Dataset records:
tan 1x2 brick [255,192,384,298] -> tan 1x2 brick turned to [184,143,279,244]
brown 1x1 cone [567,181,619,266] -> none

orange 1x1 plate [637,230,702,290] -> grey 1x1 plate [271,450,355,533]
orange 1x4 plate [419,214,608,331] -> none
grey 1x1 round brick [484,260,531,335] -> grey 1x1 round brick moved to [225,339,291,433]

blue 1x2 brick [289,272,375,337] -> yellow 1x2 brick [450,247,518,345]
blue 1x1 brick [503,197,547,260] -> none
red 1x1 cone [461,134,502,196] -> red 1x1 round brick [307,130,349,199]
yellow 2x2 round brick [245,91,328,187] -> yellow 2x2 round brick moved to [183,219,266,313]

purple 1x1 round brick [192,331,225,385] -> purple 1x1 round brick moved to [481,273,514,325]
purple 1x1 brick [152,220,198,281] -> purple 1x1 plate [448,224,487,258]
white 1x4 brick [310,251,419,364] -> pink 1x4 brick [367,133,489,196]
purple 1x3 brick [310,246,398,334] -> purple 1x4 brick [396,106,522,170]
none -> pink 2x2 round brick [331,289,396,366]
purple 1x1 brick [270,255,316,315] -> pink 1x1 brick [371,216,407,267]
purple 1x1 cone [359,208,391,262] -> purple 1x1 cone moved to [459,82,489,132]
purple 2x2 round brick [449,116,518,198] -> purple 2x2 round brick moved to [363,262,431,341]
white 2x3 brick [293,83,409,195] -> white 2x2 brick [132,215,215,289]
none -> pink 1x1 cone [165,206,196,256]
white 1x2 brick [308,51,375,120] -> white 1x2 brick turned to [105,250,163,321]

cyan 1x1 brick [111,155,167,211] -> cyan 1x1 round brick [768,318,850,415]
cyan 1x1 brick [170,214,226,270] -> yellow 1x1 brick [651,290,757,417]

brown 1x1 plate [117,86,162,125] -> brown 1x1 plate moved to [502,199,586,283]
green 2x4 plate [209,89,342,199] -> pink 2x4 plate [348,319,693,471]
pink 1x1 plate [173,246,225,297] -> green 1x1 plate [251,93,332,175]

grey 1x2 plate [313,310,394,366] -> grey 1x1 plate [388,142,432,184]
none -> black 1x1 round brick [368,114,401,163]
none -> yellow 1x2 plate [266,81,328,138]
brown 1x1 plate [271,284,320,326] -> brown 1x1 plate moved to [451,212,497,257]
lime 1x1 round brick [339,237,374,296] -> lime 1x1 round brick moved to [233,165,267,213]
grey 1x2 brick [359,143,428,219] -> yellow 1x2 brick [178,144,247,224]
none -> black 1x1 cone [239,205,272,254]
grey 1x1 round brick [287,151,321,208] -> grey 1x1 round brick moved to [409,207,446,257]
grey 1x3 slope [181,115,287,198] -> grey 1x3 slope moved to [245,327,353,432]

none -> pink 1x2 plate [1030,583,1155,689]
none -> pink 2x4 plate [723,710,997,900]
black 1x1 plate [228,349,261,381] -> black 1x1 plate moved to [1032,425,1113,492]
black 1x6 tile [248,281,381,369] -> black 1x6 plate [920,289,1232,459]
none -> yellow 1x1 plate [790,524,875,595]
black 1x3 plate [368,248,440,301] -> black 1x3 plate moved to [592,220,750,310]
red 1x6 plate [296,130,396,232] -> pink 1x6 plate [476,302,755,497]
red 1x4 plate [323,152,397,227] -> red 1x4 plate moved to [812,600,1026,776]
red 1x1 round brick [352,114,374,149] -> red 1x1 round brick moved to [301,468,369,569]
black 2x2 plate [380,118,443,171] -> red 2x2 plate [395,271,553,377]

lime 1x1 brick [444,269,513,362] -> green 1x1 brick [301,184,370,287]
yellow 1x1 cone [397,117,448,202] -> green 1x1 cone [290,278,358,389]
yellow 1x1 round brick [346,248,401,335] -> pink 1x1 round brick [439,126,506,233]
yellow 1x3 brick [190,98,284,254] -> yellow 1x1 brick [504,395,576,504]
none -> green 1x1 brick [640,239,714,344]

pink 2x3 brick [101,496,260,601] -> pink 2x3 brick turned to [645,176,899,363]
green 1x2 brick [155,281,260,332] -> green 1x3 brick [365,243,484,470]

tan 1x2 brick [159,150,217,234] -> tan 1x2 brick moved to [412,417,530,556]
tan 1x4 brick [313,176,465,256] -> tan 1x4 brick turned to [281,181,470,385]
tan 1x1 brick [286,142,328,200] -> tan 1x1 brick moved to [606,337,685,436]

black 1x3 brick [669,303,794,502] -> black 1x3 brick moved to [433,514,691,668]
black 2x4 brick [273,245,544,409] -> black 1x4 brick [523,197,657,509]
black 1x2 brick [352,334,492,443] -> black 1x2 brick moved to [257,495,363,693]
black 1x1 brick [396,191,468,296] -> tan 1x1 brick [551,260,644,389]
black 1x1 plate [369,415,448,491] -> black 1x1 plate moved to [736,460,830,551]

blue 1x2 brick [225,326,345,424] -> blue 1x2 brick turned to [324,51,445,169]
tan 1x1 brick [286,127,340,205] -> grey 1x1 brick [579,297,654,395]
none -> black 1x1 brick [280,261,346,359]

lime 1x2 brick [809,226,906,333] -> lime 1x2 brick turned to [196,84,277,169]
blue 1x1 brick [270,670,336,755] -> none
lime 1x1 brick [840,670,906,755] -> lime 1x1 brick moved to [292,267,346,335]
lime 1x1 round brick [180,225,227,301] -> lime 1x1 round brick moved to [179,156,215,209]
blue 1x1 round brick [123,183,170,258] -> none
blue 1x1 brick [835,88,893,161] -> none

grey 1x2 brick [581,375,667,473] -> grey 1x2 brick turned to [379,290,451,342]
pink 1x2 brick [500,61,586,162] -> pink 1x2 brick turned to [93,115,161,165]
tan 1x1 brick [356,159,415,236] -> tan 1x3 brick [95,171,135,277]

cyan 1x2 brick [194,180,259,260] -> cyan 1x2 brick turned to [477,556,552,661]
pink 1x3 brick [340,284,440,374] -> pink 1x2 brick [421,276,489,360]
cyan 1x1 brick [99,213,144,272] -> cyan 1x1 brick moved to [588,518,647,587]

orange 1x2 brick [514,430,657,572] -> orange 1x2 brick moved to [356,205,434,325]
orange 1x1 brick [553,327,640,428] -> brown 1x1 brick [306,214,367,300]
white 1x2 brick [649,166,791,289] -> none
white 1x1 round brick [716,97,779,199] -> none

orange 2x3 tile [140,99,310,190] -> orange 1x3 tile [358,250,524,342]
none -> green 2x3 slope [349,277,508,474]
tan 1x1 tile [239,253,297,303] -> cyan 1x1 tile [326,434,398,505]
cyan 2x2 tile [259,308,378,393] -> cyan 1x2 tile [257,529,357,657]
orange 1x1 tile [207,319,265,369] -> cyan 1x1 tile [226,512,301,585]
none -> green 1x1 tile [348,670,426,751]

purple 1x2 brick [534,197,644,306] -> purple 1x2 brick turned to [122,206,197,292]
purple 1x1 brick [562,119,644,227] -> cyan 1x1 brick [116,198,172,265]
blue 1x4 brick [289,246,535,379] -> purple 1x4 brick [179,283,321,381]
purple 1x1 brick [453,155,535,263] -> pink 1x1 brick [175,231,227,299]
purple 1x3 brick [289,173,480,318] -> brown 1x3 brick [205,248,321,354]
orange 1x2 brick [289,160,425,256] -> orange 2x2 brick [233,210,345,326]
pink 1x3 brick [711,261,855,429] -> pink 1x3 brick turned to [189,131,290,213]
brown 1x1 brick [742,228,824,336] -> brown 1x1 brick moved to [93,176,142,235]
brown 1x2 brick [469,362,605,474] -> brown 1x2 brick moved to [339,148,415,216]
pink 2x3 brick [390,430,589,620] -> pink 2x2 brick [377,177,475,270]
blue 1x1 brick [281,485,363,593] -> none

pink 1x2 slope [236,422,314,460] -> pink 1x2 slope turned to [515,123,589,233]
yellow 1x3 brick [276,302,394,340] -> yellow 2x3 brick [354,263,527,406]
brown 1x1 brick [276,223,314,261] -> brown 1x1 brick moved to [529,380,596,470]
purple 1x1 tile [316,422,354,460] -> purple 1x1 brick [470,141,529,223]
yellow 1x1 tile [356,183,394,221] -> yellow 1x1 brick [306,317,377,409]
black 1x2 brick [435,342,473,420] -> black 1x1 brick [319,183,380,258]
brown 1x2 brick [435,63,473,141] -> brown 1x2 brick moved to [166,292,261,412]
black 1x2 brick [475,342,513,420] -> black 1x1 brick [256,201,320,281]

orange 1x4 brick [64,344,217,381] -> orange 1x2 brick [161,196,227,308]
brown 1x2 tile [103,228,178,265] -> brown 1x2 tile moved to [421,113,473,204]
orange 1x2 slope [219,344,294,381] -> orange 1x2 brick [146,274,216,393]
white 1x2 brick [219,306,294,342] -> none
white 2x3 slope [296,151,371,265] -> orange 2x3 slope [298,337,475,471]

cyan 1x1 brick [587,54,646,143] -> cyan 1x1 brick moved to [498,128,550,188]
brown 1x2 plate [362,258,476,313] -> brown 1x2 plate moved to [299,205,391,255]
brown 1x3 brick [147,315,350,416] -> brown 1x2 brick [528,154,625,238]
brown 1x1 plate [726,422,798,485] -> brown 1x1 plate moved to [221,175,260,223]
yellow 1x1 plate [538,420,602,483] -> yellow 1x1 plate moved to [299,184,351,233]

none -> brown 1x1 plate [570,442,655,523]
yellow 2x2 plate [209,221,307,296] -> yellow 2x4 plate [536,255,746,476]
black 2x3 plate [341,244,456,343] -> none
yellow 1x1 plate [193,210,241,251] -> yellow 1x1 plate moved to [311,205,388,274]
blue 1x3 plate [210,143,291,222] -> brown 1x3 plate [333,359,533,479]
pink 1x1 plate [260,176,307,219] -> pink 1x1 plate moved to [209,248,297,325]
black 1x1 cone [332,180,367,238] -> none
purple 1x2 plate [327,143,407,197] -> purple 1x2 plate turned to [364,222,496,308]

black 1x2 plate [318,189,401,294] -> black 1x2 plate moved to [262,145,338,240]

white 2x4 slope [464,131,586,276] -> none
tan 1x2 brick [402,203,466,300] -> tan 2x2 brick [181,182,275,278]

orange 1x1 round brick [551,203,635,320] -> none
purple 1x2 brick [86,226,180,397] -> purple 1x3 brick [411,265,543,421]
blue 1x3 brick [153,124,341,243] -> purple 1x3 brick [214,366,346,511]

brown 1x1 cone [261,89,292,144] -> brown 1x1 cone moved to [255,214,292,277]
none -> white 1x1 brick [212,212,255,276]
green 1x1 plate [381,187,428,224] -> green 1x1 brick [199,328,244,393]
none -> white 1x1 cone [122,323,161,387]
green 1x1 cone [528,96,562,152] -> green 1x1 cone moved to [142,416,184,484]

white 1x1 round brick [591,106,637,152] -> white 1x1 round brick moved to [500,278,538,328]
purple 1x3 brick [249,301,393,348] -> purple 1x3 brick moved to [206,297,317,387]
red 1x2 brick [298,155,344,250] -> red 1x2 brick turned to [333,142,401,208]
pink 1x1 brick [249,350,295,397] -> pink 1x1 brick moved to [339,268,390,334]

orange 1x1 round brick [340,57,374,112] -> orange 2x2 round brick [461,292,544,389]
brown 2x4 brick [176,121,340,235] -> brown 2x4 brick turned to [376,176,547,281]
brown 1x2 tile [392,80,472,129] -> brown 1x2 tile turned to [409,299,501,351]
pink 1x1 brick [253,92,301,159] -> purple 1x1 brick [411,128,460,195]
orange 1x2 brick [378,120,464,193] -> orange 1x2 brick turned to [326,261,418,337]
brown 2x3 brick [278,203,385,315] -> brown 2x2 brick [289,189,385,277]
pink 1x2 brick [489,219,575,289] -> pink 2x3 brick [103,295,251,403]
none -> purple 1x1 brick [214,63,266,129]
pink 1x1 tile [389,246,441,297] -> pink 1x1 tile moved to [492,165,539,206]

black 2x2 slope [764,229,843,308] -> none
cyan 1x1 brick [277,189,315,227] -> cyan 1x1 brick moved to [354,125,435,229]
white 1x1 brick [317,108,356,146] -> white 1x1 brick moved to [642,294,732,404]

Work instruction: Write the opening line of the data above and every line after it, exactly, stopping once you have written the line with "blue 1x2 brick [289,272,375,337]".

Response area:
tan 1x2 brick [255,192,384,298] -> tan 1x2 brick turned to [184,143,279,244]
brown 1x1 cone [567,181,619,266] -> none

orange 1x1 plate [637,230,702,290] -> grey 1x1 plate [271,450,355,533]
orange 1x4 plate [419,214,608,331] -> none
grey 1x1 round brick [484,260,531,335] -> grey 1x1 round brick moved to [225,339,291,433]

blue 1x2 brick [289,272,375,337] -> yellow 1x2 brick [450,247,518,345]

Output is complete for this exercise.